--- begin Data for this exercise ---

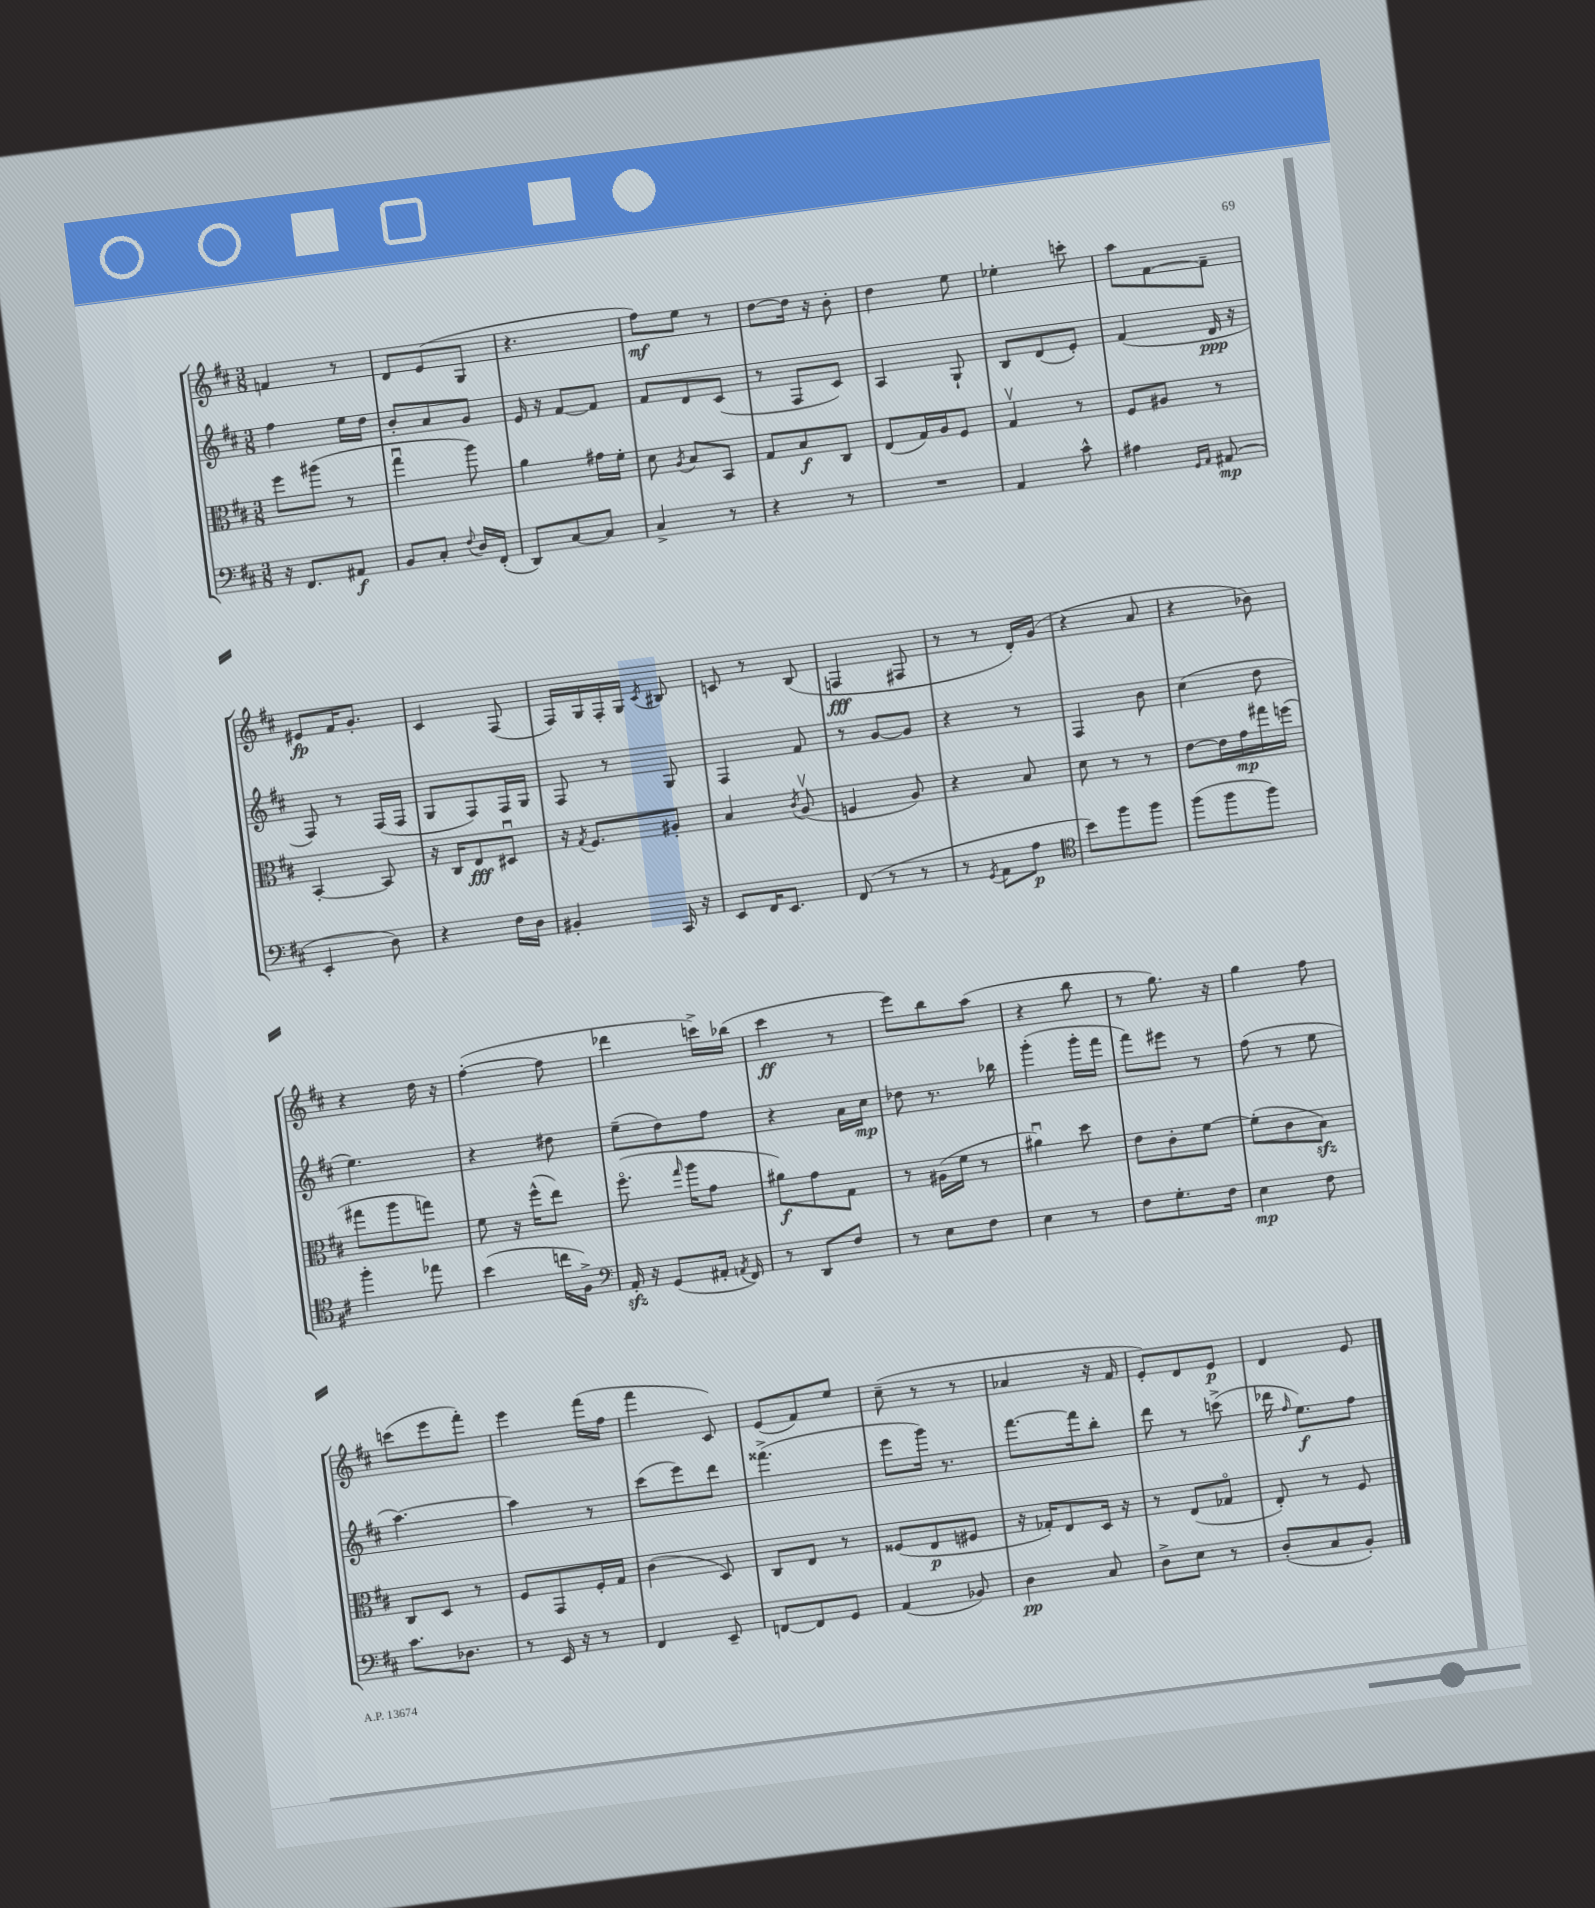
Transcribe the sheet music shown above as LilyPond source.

<<
\new StaffGroup <<
\new Staff = "s0" {
    \clef treble \key d \major \numericTimeSignature \time 3/8
    \autoBeamOff f'4 r8 |
    d'8[ e'8( g8] |
    r4. |
    fis''8[\mf) e''8] r8 |
    d''8[~ d''16] r16 b'8-. |
    d''4 e''8 |
    ees''4-. c'''8-. |
    a''8[ fis'8~ fis'8]-- |
    eis'8[\fp fis'16 g'8.]-. |
    cis'4 fis8( |
    fis16[) g16 fis16-. g16] \acciaccatura { cis'8 } bis8 |
    c'8 r8 b8( |
    f4\fff fis8 |
    r8 r8 d'16[-.) g'16]( |
    r4 a'8 |
    r4 bes'8) |
    r4 d''16 r16 |
    fis''4~-.( fis''8 |
    des'''4 c'''16[->) bes''16]( |
    cis'''4\ff r8 |
    e'''8[) b''8 a''8]( |
    r4 b''8 |
    r8 g''8.) r16 |
    g''4 fis''8 |
    c'''8[( e'''8 fis'''8]-.) |
    e'''4 fis'''16[( fis''16] |
    fis'''4 cis'8) |
    e'8[( fis'8) e''8] |
    cis''8--( r8 r8 |
    aes'4 r16 fis'16 |
    e'8[-.) d'8 e'8]\p |
    d'4 e'8 \bar "|." |
}
\new Staff = "s1" {
    \clef treble \key d \major \numericTimeSignature \time 3/8
    \autoBeamOff fis''4 e''16[ d''16] |
    b'8[-. a'8 g'8] |
    e'16 r16 fis'8[~ fis'8] |
    fis'8[ d'8 cis'8]( |
    r8 fis8[ cis'8]) |
    a4 g8-! |
    b8[ d'8( e'8]-.) |
    fis'4( d'16\ppp r16 |
    fis8) r8 fis16[( fis16] |
    g8[ fis8) fis16 g16] |
    fis8 r8 g8 |
    fis4 fis'8 |
    r8 g'8[~ g'8] |
    r4 r8 |
    fis4 b'8 |
    cis''4( d''8 |
    e''4.) |
    r4 dis''8 |
    e''8[--( d''8) fis''8] |
    r4 a'16[ cis''16]\mp |
    des''8 r8. bes''16 |
    g'''4-.( g'''16[-. fis'''16] |
    fis'''8[) eis'''8] r8 |
    fis''8( r8 e''8 |
    a''4.~) |
    a''4 r8 |
    cis'''8[( e'''8) d'''8] |
    fisis'''4.->( |
    e'''8[ g'''16]) r8. |
    fis'''8.[~ fis'''16 b''8]-. |
    d'''8 r8 c'''8->( |
    des'''16 \grace { fis''16 } e''8.[\f) fis''8] \bar "|." |
}
\new Staff = "s2" {
    \clef alto \key d \major \numericTimeSignature \time 3/8
    \autoBeamOff fis''8[ ais''8]( r8 |
    g''4\downbow a''8) |
    a'4 gis'16[ fis'16]-. |
    d'8 \acciaccatura { a8 } b8[ b,8] |
    g8[ b8\f cis8] |
    e8[( g16) a16 fis8] |
    g4\upbow r8 |
    fis8[ ais8] r8 |
    b,4~-. b,8 |
    r16 cis16[ e8\fff dis8]\downbow |
    r16 \acciaccatura { g8 } fis8.[ ais8]-. |
    b4 \acciaccatura { cis'8 } a8\upbow( |
    f4 a8) |
    r4 b8 |
    d'8 r8 r8 |
    e'8[~ e'16 g'16\mp gis''16 f''16]( |
    gis''8[ a''8 g''8]) |
    fis'8 r16 fis''16[-^( e''8]) |
    fis''8.\flageolet( \grace { g''16 } a''16[ g'8] |
    ais'8[\f) g'8 g8] |
    r8 ais16[( fis'16] r8 |
    ais'4\downbow) d''8 |
    e'8[ cis'8-. fis'8]~ |
    fis'8[-.( cis'8 b8]\sfz) |
    cis8[ d8] r8 |
    fis8[ g,8 fis16-. g16] |
    cis'4( d8) |
    cis8[ e8] r8 |
    fisis8[( e8\p fis8] |
    r16 ges16[-.) e8 d16] r16 |
    r8 e8[( ges8]\flageolet |
    e8-.) r8 fis8 \bar "|." |
}
\new Staff = "s3" {
    \clef bass \key d \major \numericTimeSignature \time 3/8
    \autoBeamOff r16 fis,8.[ ais,8]\f |
    b,8[ cis8]-. \appoggiatura { fis8 } d16[ fis,16]-.( |
    d,8[) cis8~ cis8] |
    cis4-> r8 |
    r4 r8 |
    R4. |
    a,4 cis'8-^ |
    ais4 \grace { g,16[ a,16] } ais,8\mp( |
    e,4-. d8) |
    r4 fis16[ d16] |
    bis,4-. cis,16 r16 |
    e,8[ fis,16 e,8.] |
    fis,8( r8 r8 |
    r8 \acciaccatura { g,8 } a,8[ a8]\p |
    \clef tenor b'8[) fis''8 fis''8] |
    fis''8[( fis''8 fis''8]) |
    fis''4-. ees''8 |
    b'4( c''16[ fis16]->) |
    \clef bass a,16-.\sfz r16 g,8[( ais,16]-. \acciaccatura { a,8 } fis,16) |
    r8 d,8[ fis8] |
    r8 e8[ fis8] |
    e4 r8 |
    fis8[ g8.-. fis16] |
    e4\mp fis8 |
    cis'8.[ des8.] |
    r8 e,16 r16 r8 |
    fis,4 e,8-- |
    f,8[~ f,8 g,8] |
    a,4( bes,8) |
    d4\pp cis8 |
    d8[-> e8] r8 |
    d8[-.( cis8 b,8]-.) \bar "|." |
}
>>
>>
\layout { \context { \Score \remove "Bar_number_engraver" } }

--- end Data for this exercise ---

Locate each line in the records above that contains the string "autoBeamOff", and copy every one of those lines.

    \autoBeamOff f'4 r8 |
    \autoBeamOff fis''4 e''16[ d''16] |
    \autoBeamOff fis''8[ ais''8]( r8 |
    \autoBeamOff r16 fis,8.[ ais,8]\f |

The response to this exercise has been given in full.